• [Input records]
____________________

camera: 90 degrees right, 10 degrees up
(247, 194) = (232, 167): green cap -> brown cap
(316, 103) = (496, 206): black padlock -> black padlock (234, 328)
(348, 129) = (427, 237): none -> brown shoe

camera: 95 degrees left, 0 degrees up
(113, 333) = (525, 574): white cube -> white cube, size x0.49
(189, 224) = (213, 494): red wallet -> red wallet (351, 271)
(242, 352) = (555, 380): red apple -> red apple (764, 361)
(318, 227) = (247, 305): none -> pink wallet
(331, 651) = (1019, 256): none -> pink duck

____________________

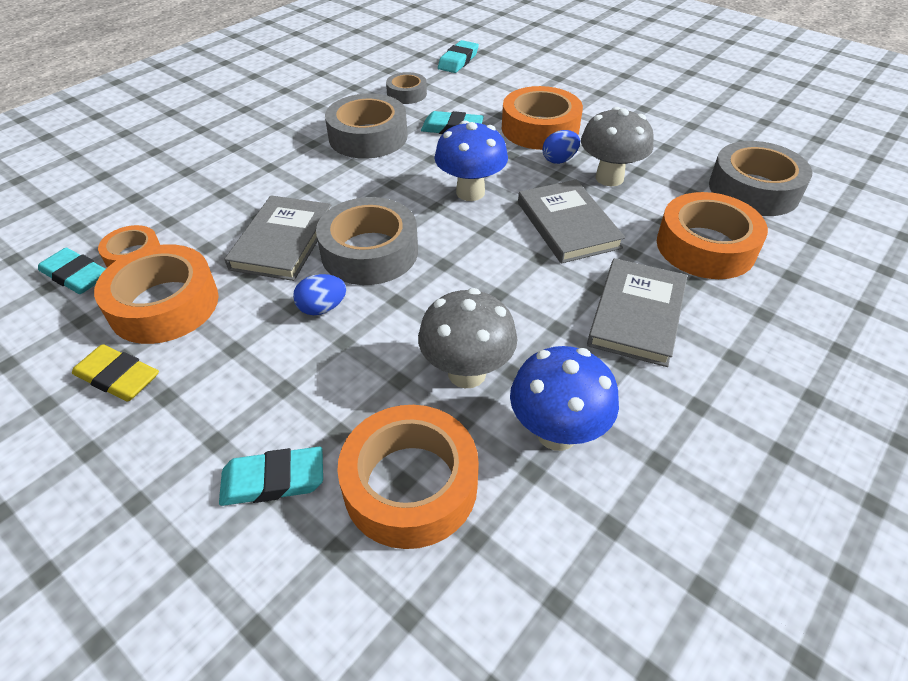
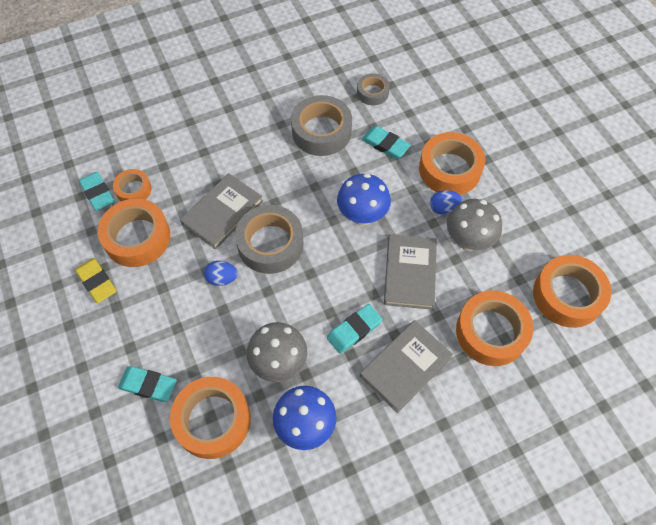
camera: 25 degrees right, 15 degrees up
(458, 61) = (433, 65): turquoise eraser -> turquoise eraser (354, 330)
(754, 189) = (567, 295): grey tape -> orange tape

____________________

• [What this task involves] As the answer, set down only the lines from the data above between the one holding "(316, 103) = (496, 206): black" and the one holding "(331, 651) = (1019, 256): none -> pink duck", inclusive, exactly as they read.

• [Solution to this exercise]
(316, 103) = (496, 206): black padlock -> black padlock (234, 328)
(348, 129) = (427, 237): none -> brown shoe

camera: 95 degrees left, 0 degrees up
(113, 333) = (525, 574): white cube -> white cube, size x0.49
(189, 224) = (213, 494): red wallet -> red wallet (351, 271)
(242, 352) = (555, 380): red apple -> red apple (764, 361)
(318, 227) = (247, 305): none -> pink wallet
(331, 651) = (1019, 256): none -> pink duck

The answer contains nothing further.